REQUIREMENT
In the records starting at the line containing "Who is more forward, [464,538] or [145,300]?" and ending at the line containing "white plastic laptop at upper center is", rename "white matte mug at center" to "white ceramic mug at center" and give those lines again with nothing else altered.

Spatial grounding records
++++++++++
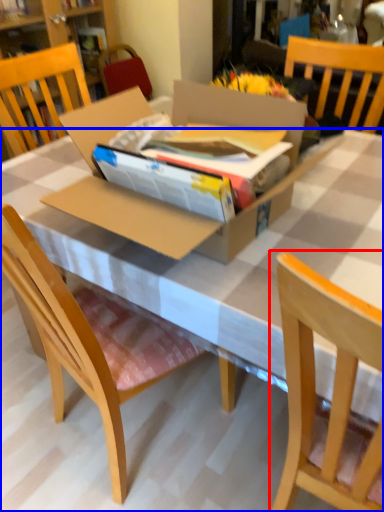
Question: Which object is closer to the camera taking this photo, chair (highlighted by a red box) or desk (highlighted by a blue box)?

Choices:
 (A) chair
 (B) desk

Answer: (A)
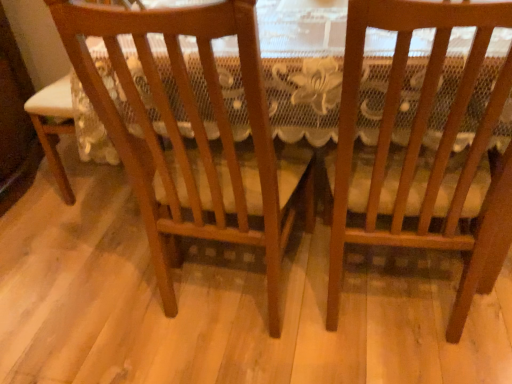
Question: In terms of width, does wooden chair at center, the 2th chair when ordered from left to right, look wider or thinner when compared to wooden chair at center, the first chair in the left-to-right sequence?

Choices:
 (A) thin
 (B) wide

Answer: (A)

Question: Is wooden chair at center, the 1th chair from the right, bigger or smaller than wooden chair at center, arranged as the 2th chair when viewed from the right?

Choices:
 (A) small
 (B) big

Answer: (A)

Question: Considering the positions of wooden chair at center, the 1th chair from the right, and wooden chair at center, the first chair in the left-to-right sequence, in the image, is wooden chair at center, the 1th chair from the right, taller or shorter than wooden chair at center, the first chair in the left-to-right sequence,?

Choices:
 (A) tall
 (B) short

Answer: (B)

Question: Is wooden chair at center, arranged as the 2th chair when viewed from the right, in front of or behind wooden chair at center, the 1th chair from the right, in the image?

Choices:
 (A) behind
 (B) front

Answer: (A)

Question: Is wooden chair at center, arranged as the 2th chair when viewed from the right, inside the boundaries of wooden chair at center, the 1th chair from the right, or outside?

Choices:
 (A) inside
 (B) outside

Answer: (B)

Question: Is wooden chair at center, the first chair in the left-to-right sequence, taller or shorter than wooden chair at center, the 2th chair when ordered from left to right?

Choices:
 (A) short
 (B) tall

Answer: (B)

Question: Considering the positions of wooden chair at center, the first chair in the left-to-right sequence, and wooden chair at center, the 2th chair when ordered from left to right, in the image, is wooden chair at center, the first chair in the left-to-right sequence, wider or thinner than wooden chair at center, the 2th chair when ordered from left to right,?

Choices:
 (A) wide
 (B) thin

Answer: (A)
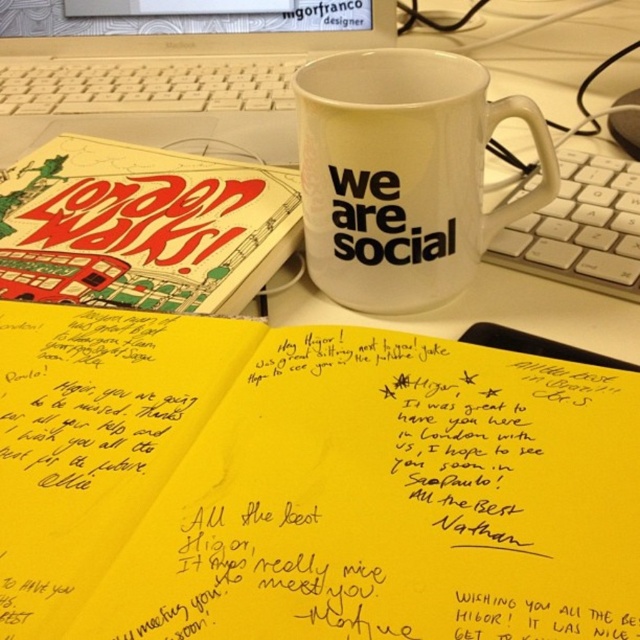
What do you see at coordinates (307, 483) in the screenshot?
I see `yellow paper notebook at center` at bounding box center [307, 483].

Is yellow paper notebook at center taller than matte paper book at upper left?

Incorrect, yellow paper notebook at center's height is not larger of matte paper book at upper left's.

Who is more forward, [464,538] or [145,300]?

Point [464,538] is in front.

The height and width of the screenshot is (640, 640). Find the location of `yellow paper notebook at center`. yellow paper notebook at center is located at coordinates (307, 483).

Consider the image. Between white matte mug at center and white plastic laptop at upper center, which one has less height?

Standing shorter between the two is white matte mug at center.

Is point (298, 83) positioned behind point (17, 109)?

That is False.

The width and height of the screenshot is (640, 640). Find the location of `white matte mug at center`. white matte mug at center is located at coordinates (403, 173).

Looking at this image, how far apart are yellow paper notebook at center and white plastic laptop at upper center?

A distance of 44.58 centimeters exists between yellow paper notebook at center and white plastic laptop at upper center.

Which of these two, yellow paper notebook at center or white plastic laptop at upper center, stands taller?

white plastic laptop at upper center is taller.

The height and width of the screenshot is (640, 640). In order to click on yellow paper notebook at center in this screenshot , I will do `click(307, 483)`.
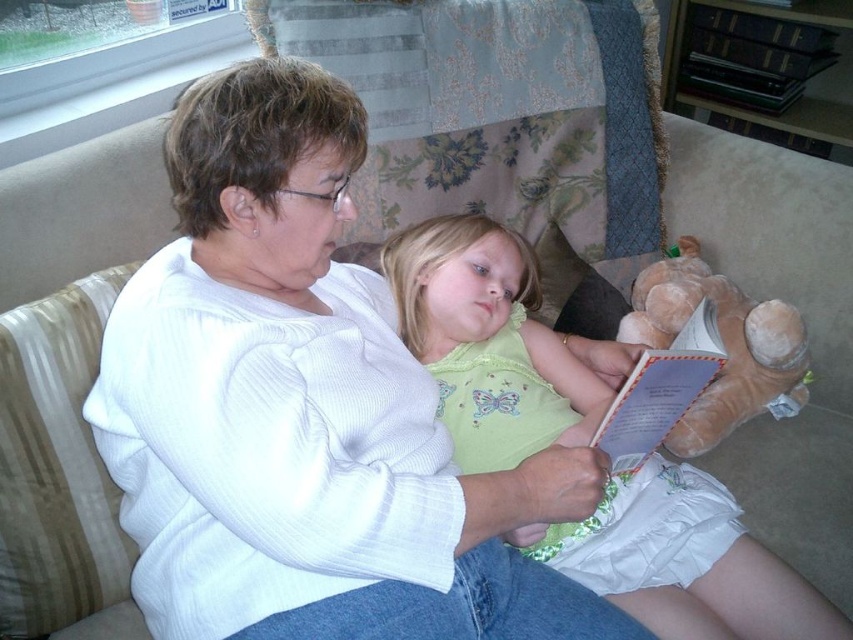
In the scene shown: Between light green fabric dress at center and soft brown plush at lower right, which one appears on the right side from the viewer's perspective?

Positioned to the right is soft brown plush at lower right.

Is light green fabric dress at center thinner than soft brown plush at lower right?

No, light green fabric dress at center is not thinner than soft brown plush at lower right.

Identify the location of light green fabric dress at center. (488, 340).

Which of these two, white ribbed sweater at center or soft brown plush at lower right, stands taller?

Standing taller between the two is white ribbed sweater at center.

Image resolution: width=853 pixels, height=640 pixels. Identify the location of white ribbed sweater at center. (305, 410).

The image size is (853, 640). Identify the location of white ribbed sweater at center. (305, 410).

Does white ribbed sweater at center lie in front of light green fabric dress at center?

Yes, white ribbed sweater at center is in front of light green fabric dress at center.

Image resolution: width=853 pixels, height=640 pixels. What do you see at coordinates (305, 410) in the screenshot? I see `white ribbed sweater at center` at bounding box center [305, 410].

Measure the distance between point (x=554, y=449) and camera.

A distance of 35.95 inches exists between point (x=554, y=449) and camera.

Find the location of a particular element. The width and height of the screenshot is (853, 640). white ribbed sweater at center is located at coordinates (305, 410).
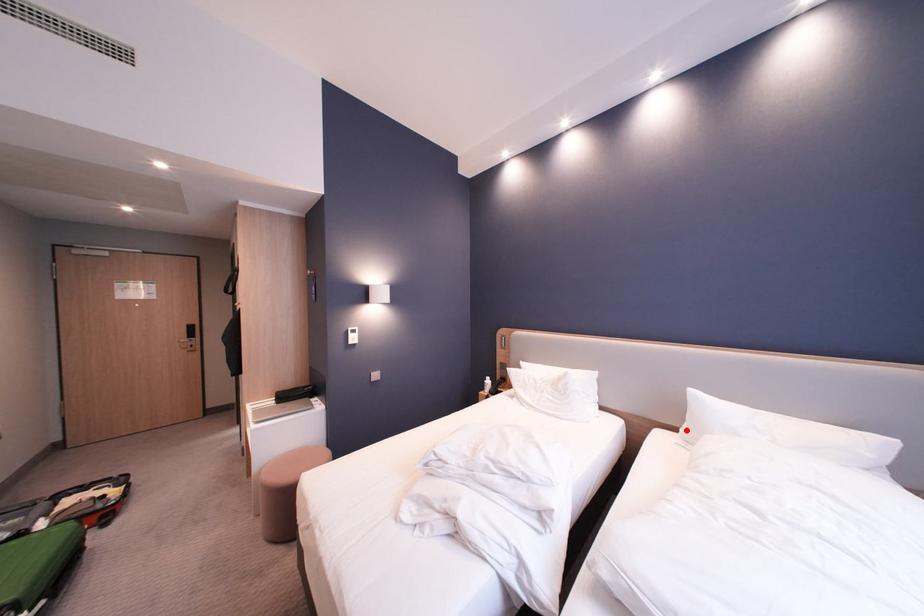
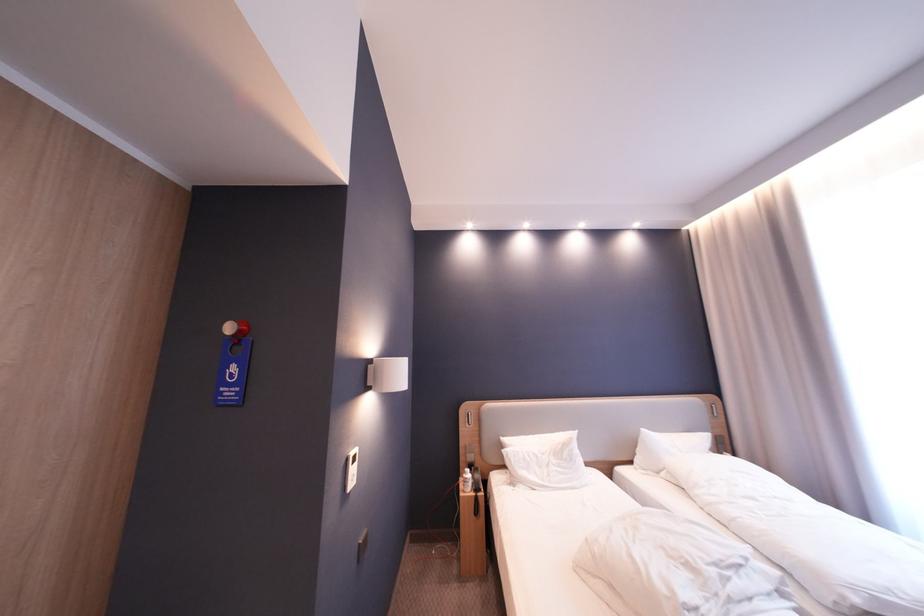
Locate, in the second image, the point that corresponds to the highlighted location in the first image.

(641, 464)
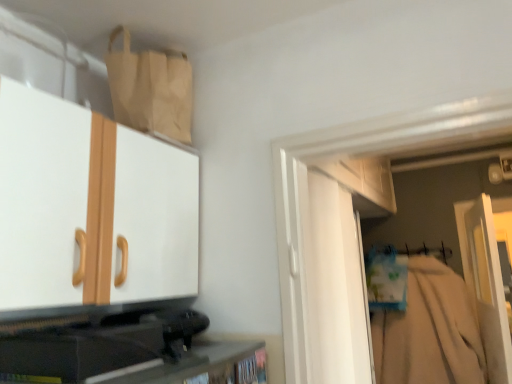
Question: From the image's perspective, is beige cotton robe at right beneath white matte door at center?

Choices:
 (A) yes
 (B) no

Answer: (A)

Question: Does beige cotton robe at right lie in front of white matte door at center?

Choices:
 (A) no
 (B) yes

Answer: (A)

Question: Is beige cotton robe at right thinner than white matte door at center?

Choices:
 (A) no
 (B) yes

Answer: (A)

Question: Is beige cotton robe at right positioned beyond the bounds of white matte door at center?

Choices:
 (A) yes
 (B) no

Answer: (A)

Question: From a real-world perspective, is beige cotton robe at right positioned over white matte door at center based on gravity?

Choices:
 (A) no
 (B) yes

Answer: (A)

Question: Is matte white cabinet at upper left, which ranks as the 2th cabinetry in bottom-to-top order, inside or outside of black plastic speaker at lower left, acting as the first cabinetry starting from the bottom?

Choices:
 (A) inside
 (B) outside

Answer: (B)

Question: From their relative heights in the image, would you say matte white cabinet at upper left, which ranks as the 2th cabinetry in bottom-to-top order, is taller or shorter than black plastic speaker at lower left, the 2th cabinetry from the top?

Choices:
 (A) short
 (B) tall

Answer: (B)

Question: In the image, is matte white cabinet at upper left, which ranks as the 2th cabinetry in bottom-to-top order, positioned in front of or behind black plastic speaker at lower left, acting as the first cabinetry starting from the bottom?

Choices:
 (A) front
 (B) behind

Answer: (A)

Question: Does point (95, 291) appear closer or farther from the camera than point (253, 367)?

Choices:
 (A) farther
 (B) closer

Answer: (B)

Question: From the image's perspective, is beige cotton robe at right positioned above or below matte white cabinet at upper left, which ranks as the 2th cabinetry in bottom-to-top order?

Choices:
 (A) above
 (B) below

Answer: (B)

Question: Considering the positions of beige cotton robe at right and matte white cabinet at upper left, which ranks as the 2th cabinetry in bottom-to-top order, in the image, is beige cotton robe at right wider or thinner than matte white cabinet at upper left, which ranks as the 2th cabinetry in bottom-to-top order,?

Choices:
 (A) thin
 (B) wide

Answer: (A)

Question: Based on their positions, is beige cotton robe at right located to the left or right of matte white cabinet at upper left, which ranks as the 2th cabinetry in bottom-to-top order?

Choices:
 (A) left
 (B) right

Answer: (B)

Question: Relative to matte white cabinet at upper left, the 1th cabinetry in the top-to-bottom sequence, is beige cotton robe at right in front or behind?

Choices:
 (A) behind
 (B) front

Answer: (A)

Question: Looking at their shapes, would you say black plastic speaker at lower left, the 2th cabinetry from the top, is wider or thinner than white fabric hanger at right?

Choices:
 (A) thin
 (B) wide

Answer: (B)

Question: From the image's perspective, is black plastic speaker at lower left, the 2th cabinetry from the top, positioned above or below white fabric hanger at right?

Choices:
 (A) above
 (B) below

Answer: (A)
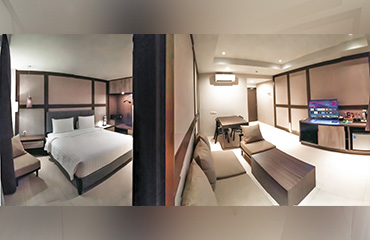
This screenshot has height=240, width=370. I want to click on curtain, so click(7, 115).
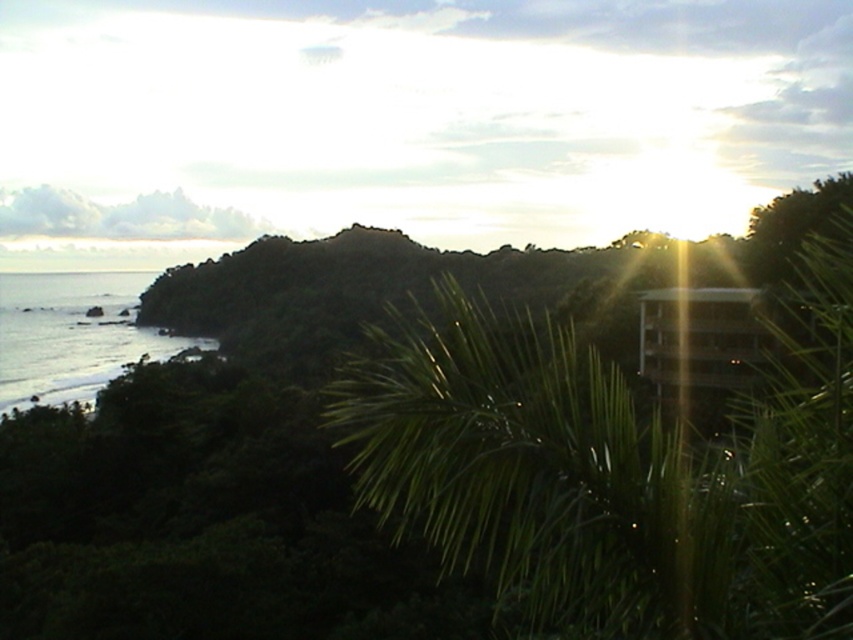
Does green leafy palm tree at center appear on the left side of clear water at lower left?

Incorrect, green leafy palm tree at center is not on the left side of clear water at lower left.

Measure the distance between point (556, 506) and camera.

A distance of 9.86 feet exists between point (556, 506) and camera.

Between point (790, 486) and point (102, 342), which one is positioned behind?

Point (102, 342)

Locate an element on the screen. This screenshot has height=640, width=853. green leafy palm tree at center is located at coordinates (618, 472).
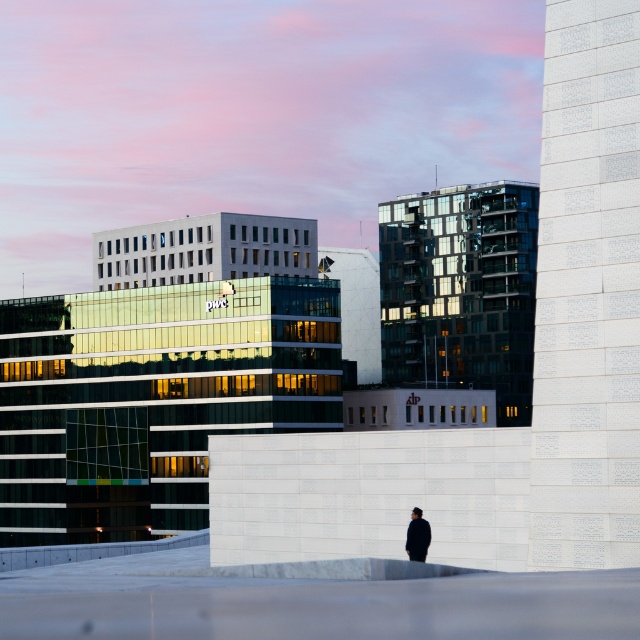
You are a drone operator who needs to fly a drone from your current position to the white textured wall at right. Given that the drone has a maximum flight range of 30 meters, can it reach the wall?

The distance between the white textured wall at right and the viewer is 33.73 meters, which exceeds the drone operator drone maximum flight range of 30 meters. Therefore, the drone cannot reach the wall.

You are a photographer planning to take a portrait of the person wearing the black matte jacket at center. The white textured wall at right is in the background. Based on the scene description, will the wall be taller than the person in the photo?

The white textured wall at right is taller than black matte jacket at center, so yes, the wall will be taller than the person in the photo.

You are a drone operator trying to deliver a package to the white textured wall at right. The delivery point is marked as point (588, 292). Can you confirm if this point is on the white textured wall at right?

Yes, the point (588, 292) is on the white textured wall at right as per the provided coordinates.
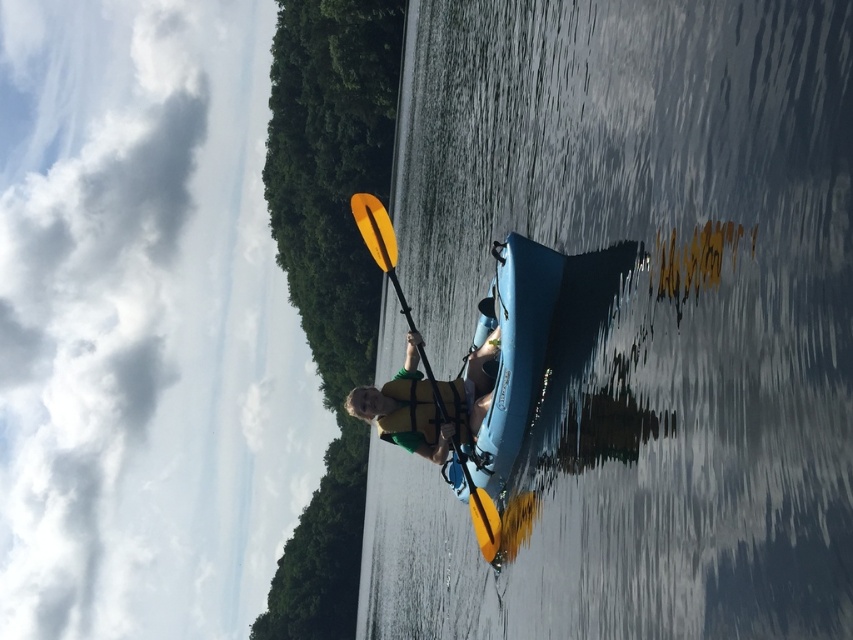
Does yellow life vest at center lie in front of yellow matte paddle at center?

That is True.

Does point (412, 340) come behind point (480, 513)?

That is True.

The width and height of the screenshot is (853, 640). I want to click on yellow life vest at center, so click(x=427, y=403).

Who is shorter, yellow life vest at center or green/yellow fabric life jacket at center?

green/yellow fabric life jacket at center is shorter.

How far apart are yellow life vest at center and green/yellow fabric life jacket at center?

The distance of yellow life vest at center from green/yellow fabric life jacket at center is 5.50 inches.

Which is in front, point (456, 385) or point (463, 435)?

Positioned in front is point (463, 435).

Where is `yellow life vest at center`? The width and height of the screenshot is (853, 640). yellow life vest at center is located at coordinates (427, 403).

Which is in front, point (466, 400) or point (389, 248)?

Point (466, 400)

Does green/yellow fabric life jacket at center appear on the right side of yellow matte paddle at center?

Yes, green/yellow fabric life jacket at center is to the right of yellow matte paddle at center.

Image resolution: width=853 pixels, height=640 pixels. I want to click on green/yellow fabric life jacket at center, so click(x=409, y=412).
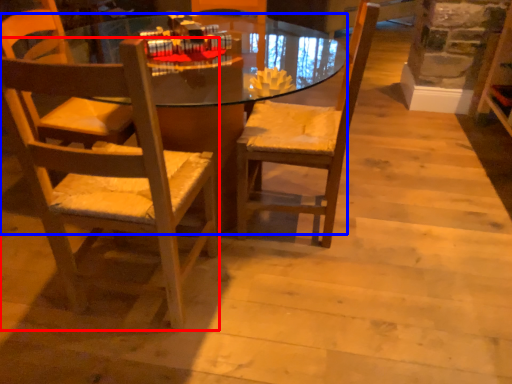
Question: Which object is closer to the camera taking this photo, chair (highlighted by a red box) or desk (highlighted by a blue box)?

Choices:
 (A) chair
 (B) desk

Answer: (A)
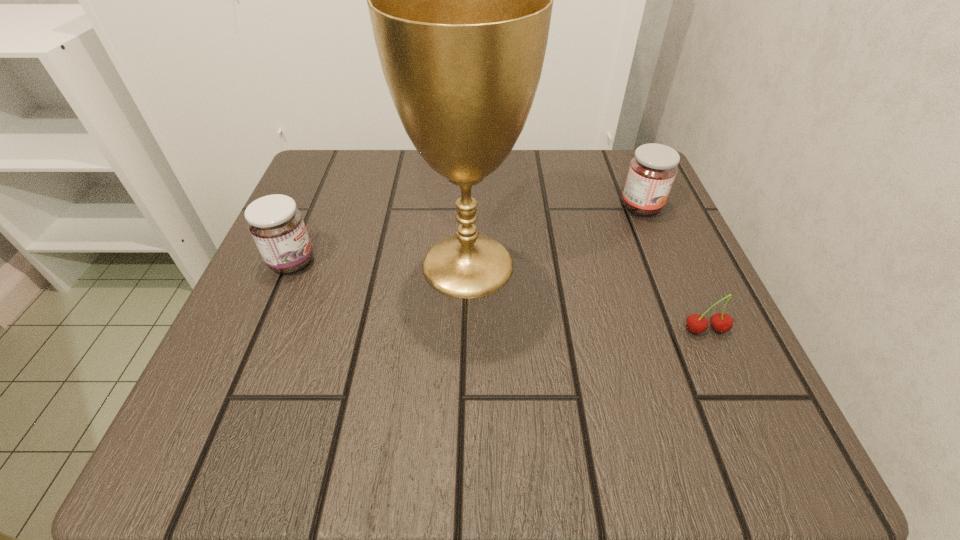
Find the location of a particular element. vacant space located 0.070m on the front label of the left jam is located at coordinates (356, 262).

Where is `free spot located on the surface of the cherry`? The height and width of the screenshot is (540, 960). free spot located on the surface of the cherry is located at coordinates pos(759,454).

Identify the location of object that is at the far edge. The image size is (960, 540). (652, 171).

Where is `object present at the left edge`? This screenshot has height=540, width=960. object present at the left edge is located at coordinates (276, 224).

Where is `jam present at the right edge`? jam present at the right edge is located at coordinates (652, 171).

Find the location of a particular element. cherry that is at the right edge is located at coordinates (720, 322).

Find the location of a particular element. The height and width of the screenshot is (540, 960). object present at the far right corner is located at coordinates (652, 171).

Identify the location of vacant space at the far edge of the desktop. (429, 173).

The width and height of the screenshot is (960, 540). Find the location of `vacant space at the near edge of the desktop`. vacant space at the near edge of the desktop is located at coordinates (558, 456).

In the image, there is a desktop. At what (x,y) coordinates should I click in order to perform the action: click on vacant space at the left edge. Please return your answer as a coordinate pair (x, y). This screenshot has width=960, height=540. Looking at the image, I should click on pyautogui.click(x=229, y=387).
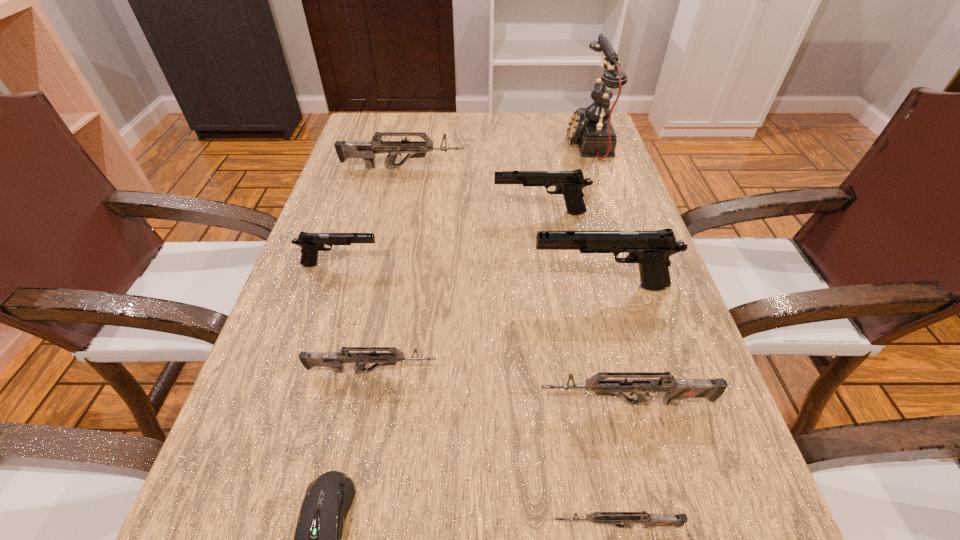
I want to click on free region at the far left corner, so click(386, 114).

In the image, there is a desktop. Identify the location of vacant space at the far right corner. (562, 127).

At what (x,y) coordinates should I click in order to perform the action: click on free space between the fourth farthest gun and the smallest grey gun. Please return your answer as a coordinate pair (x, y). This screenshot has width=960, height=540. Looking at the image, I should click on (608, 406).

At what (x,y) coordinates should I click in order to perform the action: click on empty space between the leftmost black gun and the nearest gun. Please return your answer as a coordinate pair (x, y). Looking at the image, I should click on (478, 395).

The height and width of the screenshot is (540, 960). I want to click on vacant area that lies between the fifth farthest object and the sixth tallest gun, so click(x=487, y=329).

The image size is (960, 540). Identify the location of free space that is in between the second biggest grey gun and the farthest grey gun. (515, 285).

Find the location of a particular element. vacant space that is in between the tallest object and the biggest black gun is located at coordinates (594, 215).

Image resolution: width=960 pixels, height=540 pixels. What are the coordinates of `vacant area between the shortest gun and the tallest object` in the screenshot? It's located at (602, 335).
++++++++++
SOLUTION TO THE EXERCISE
Who is more forward, [464,538] or [145,300]?

Point [464,538] is in front.

The height and width of the screenshot is (640, 640). Find the location of `yellow paper notebook at center`. yellow paper notebook at center is located at coordinates (307, 483).

Consider the image. Between white ceramic mug at center and white plastic laptop at upper center, which one has less height?

Standing shorter between the two is white ceramic mug at center.

Is point (298, 83) positioned behind point (17, 109)?

That is False.

The width and height of the screenshot is (640, 640). Find the location of `white ceramic mug at center`. white ceramic mug at center is located at coordinates (403, 173).

Looking at this image, how far apart are yellow paper notebook at center and white plastic laptop at upper center?

A distance of 44.58 centimeters exists between yellow paper notebook at center and white plastic laptop at upper center.

Which of these two, yellow paper notebook at center or white plastic laptop at upper center, stands taller?

white plastic laptop at upper center is taller.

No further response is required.